Aim of the exercise — I would like every record below transcribed exactly as it is.

--*--

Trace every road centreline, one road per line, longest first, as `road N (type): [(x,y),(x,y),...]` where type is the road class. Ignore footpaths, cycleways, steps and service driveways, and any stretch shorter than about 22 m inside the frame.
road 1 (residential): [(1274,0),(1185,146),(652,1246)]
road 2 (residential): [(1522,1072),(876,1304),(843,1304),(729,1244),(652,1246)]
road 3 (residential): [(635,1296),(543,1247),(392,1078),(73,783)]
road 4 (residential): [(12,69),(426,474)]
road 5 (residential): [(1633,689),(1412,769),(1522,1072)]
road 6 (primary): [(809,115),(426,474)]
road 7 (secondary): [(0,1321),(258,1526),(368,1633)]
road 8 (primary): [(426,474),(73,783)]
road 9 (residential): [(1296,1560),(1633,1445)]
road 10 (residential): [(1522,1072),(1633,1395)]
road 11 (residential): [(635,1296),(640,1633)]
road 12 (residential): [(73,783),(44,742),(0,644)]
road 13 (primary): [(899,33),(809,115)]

--*--

Expected output —
Trace every road centreline, one road per line, longest first, as `road N (type): [(x,y),(x,y),...]` where type is the road class. Ignore footpaths, cycleways, steps and service driveways, and any stretch shorter than about 22 m inside the frame.
road 1 (residential): [(1274,0),(1185,146),(652,1246)]
road 2 (residential): [(1522,1072),(876,1304),(843,1304),(729,1244),(652,1246)]
road 3 (residential): [(635,1296),(543,1247),(392,1078),(73,783)]
road 4 (residential): [(12,69),(426,474)]
road 5 (residential): [(1633,689),(1412,769),(1522,1072)]
road 6 (primary): [(809,115),(426,474)]
road 7 (secondary): [(0,1321),(258,1526),(368,1633)]
road 8 (primary): [(426,474),(73,783)]
road 9 (residential): [(1296,1560),(1633,1445)]
road 10 (residential): [(1522,1072),(1633,1395)]
road 11 (residential): [(635,1296),(640,1633)]
road 12 (residential): [(73,783),(44,742),(0,644)]
road 13 (primary): [(899,33),(809,115)]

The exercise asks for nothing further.